++++ Provided material ++++

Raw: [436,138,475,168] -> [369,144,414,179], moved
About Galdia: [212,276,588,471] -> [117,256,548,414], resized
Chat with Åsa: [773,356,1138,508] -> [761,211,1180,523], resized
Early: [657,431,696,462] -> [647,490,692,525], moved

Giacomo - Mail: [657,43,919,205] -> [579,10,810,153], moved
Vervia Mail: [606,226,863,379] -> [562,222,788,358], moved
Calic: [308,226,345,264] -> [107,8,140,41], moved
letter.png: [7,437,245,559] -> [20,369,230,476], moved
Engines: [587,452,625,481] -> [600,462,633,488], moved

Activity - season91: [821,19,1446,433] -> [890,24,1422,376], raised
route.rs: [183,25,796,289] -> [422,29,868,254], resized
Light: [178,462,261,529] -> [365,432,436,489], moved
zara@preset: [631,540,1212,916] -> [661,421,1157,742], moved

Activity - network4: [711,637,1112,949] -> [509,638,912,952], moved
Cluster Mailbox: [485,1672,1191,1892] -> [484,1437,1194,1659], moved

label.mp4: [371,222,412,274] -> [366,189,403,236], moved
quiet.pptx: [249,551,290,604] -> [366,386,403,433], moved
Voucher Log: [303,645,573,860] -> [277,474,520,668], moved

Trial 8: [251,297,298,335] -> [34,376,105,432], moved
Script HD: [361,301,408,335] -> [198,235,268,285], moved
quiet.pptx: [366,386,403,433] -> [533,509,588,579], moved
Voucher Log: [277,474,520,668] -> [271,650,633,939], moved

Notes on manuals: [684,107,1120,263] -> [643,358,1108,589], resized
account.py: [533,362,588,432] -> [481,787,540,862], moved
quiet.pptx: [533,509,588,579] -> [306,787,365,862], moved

++++

**Directions:**
Look through the entries and copy every line in which the string "resized" appears.

**Result for this exercise:**
About Galdia: [212,276,588,471] -> [117,256,548,414], resized
Chat with Åsa: [773,356,1138,508] -> [761,211,1180,523], resized
route.rs: [183,25,796,289] -> [422,29,868,254], resized
Notes on manuals: [684,107,1120,263] -> [643,358,1108,589], resized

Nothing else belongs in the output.